**Your assignment**. The records that follow are to be printed exactly, with no images.

**Dataset extract**.

========

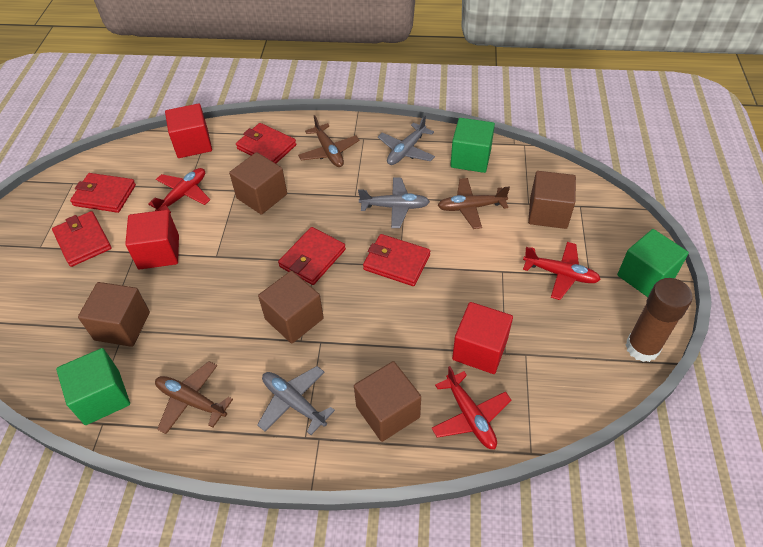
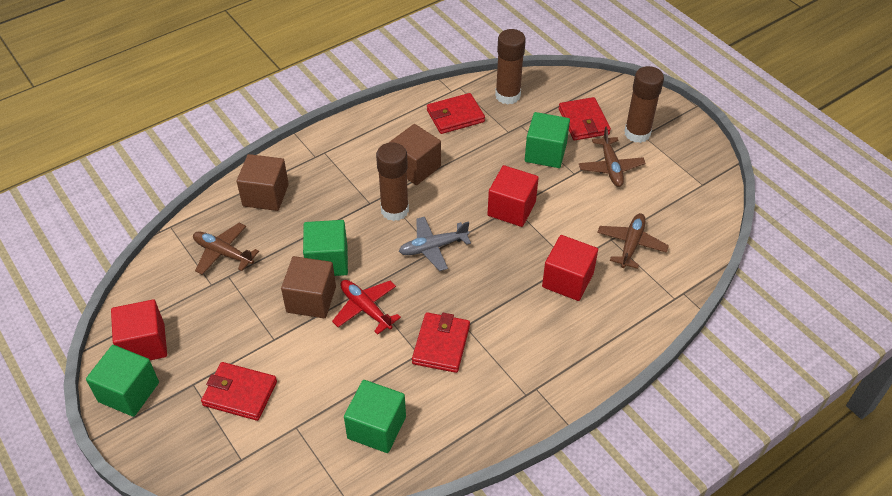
brown cube: 5 -> 3
brown glue stick: 1 -> 3
green cube: 3 -> 4
grey plane: 3 -> 1
red plane: 3 -> 1
red wallet: 5 -> 4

========

**Response to this exercise**.
brown cube: 5 -> 3
brown glue stick: 1 -> 3
green cube: 3 -> 4
grey plane: 3 -> 1
red plane: 3 -> 1
red wallet: 5 -> 4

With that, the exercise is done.